Print all the records exactly, please.

** begin **

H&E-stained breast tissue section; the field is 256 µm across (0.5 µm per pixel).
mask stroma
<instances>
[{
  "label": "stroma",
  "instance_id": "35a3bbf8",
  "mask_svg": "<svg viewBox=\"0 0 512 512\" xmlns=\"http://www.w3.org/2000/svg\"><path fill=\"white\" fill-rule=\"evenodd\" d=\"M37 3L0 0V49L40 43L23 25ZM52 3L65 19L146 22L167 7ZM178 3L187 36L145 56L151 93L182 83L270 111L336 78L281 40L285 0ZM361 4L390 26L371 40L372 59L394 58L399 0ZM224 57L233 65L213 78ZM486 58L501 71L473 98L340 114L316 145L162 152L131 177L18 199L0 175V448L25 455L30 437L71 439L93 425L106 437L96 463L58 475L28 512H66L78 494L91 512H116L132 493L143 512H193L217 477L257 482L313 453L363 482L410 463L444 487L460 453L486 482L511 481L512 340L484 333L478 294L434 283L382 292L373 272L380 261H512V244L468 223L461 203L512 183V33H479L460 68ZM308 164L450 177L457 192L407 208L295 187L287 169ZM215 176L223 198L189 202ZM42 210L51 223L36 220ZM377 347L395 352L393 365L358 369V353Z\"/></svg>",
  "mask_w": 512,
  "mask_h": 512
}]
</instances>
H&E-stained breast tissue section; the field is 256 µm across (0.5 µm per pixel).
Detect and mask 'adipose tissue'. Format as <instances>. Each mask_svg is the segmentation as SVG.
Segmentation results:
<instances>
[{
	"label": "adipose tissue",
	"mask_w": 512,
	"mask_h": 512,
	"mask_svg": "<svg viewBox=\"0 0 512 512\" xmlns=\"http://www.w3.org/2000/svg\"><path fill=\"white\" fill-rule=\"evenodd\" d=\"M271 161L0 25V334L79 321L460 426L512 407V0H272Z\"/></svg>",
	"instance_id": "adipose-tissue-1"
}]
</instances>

** end **

__CORRECT ANSWER__.
H&E-stained breast tissue section; the field is 256 µm across (0.5 µm per pixel).
mask stroma
<instances>
[{
  "label": "stroma",
  "instance_id": "35a3bbf8",
  "mask_svg": "<svg viewBox=\"0 0 512 512\" xmlns=\"http://www.w3.org/2000/svg\"><path fill=\"white\" fill-rule=\"evenodd\" d=\"M37 3L0 0V49L40 43L23 25ZM52 3L65 19L146 22L167 7ZM178 3L187 36L145 56L151 93L182 83L270 111L336 78L281 40L285 0ZM361 4L390 26L371 40L372 59L394 58L399 0ZM224 57L233 65L213 78ZM486 58L501 71L473 98L340 114L316 145L162 152L131 177L18 199L0 175V448L25 455L30 437L71 439L93 425L106 437L96 463L58 475L28 512H66L78 494L91 512H116L132 493L143 512H193L217 477L257 482L313 453L363 482L410 463L444 487L460 453L486 482L511 481L512 340L484 333L478 294L434 283L382 292L373 272L380 261H512V244L468 223L461 203L512 183V33H479L460 68ZM308 164L450 177L457 192L407 208L295 187L287 169ZM215 176L223 198L189 202ZM42 210L51 223L36 220ZM377 347L395 352L393 365L358 369V353Z\"/></svg>",
  "mask_w": 512,
  "mask_h": 512
}]
</instances>
H&E-stained breast tissue section; the field is 256 µm across (0.5 µm per pixel).
Detect and mask 'adipose tissue'. Format as <instances>. Each mask_svg is the segmentation as SVG.
Segmentation results:
<instances>
[{
	"label": "adipose tissue",
	"mask_w": 512,
	"mask_h": 512,
	"mask_svg": "<svg viewBox=\"0 0 512 512\" xmlns=\"http://www.w3.org/2000/svg\"><path fill=\"white\" fill-rule=\"evenodd\" d=\"M271 161L0 25V334L79 321L460 426L512 407V0H272Z\"/></svg>",
	"instance_id": "adipose-tissue-1"
}]
</instances>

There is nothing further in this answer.